--- DATA EXCERPTS ---
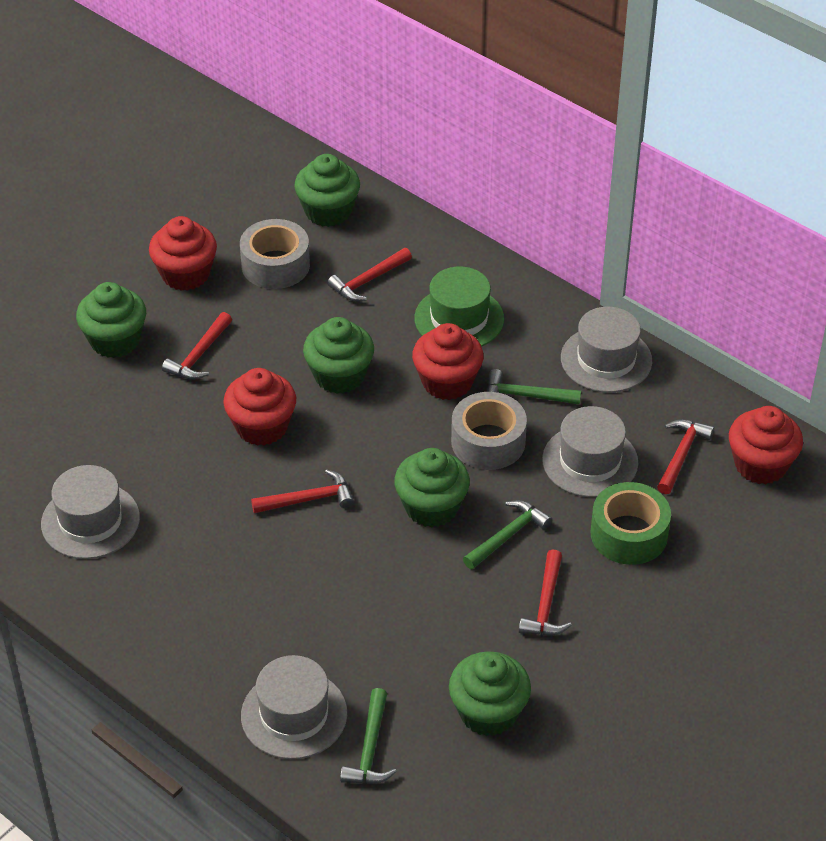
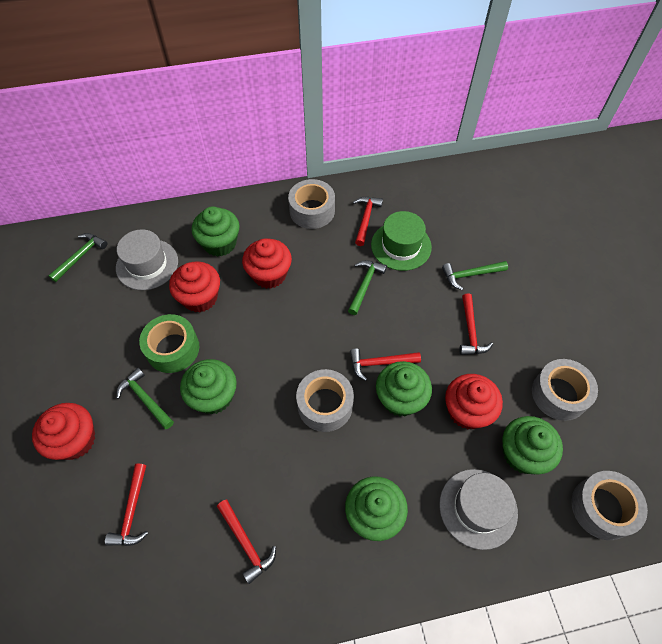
green hammer: 3 -> 4
grey hat: 4 -> 2
grey tape: 2 -> 4

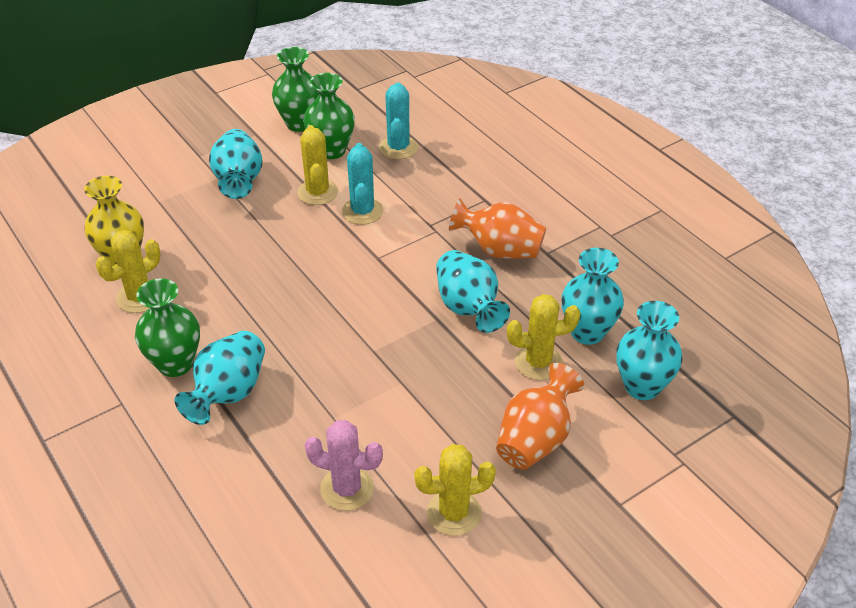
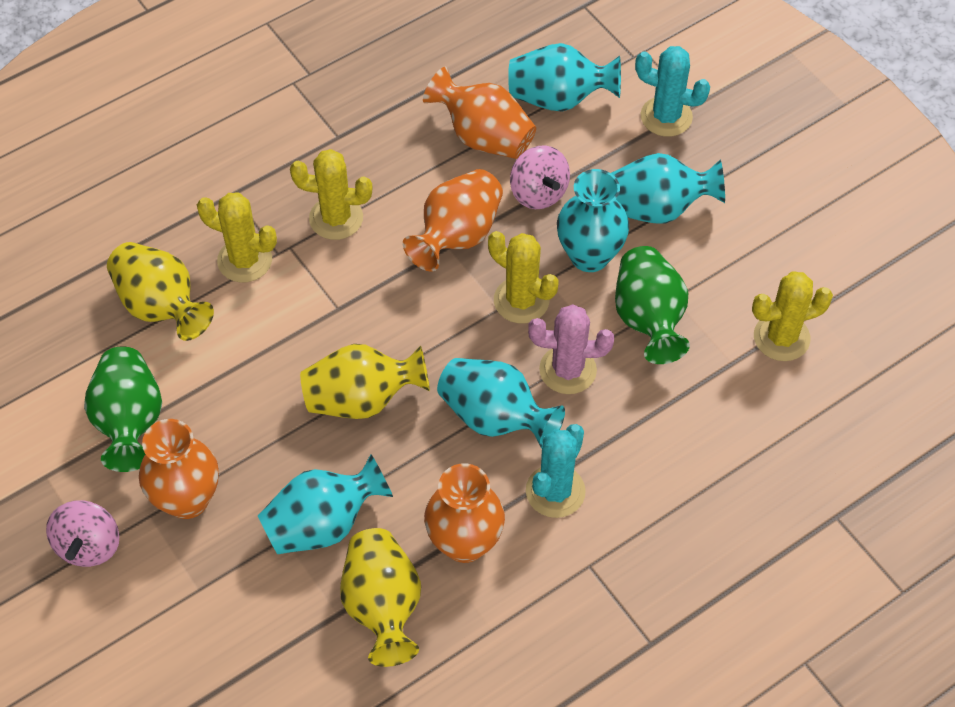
green vase: 3 -> 2
orange vase: 2 -> 4
pink spinning top: 0 -> 2
yellow vase: 1 -> 3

--- WORK TO BE COMPLETED ---
Write out the listing word for word, omitting the pictures it holds.

--- TASK OUTPUT ---
green hammer: 3 -> 4
grey hat: 4 -> 2
grey tape: 2 -> 4

green vase: 3 -> 2
orange vase: 2 -> 4
pink spinning top: 0 -> 2
yellow vase: 1 -> 3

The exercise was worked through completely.